**What this task involves**
Return each line of the records below in which the string "dumbbell" turns up.

--- The records Enclosed Below ---

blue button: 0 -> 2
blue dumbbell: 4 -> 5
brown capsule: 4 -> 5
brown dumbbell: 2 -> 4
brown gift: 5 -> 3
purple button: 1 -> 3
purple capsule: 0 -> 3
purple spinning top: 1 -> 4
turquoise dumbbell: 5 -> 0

--- End of Enclosed The records ---
--- The records Enclosed Below ---

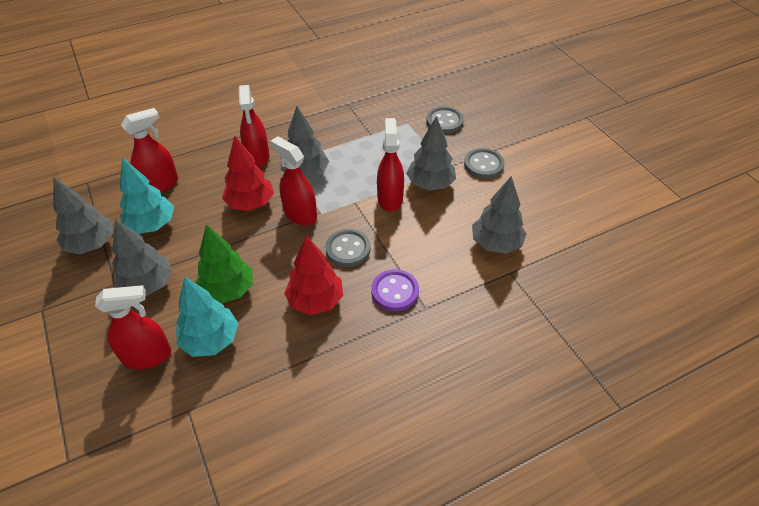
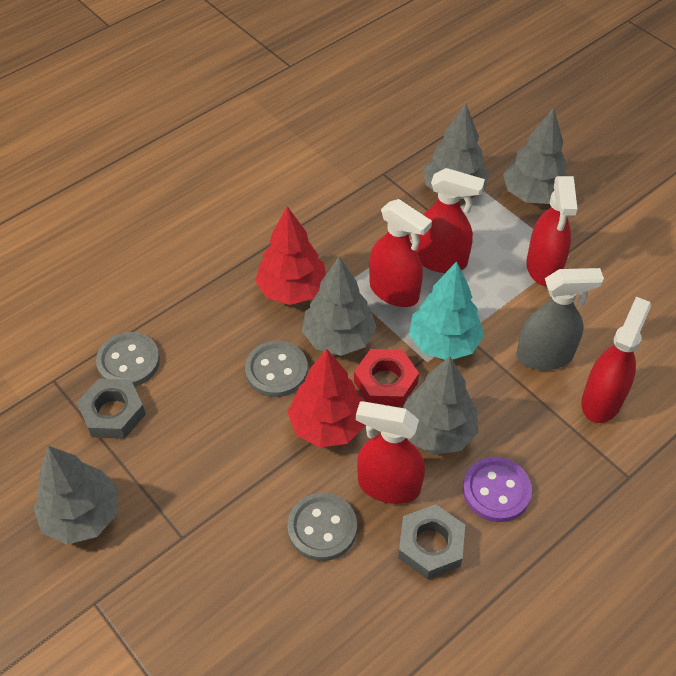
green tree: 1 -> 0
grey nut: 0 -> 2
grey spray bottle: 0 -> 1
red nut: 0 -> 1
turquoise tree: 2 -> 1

--- End of Enclosed The records ---

**Solved problem**
blue dumbbell: 4 -> 5
brown dumbbell: 2 -> 4
turquoise dumbbell: 5 -> 0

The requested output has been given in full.